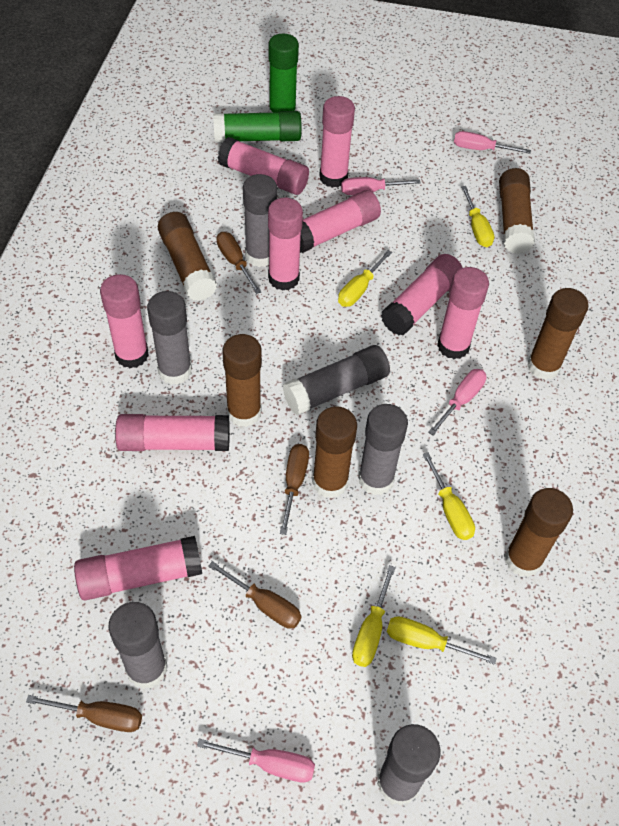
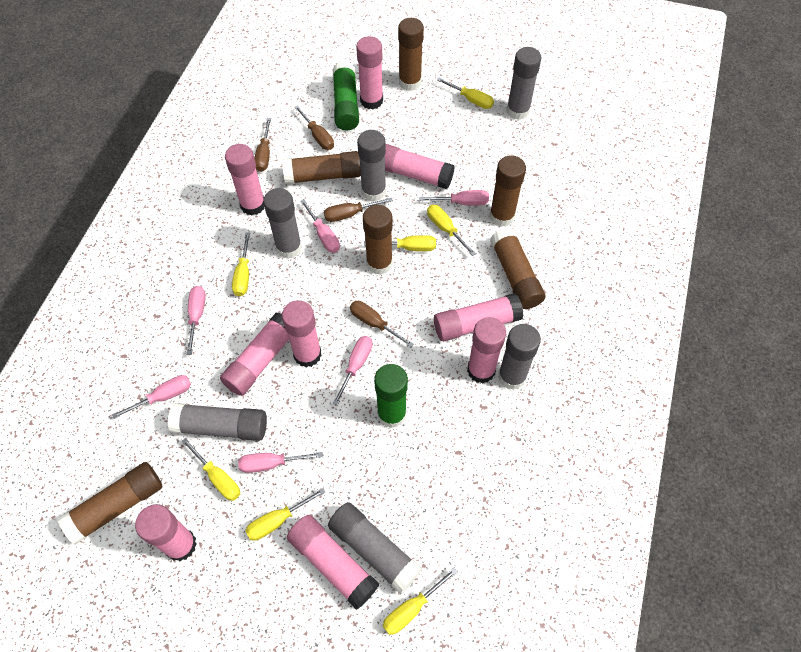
pink screwdriver: 4 -> 6
yellow screwdriver: 5 -> 7

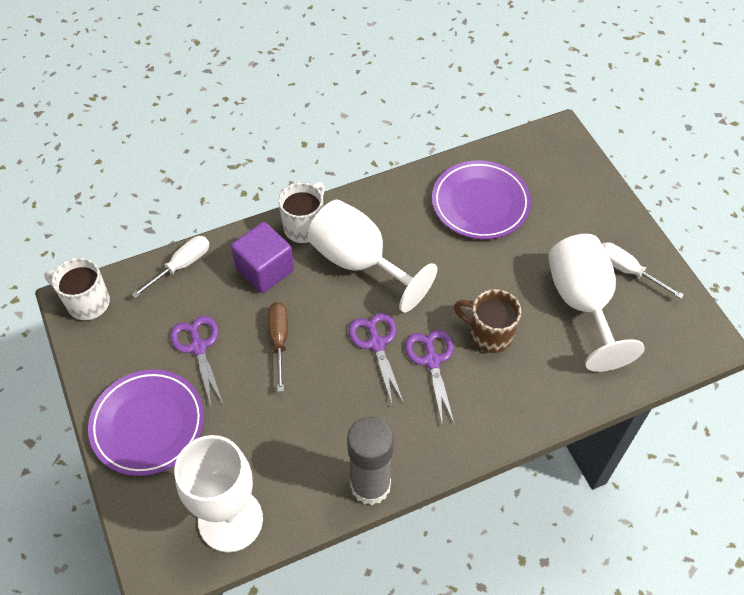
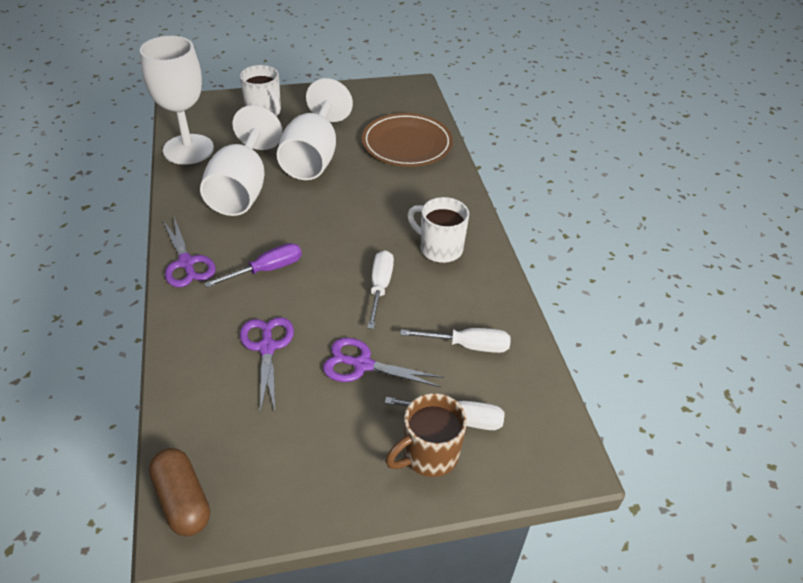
brown capsule: 0 -> 1
brown plate: 0 -> 1
brown screwdriver: 1 -> 0
grey glue stick: 1 -> 0
purple cube: 1 -> 0
purple plate: 2 -> 0
purple screwdriver: 0 -> 1
white screwdriver: 2 -> 3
====================
Please retype the data exactly as it appears, but without any of its pictures.

EXERCISE SOLUTION ::
pink screwdriver: 4 -> 6
yellow screwdriver: 5 -> 7

brown capsule: 0 -> 1
brown plate: 0 -> 1
brown screwdriver: 1 -> 0
grey glue stick: 1 -> 0
purple cube: 1 -> 0
purple plate: 2 -> 0
purple screwdriver: 0 -> 1
white screwdriver: 2 -> 3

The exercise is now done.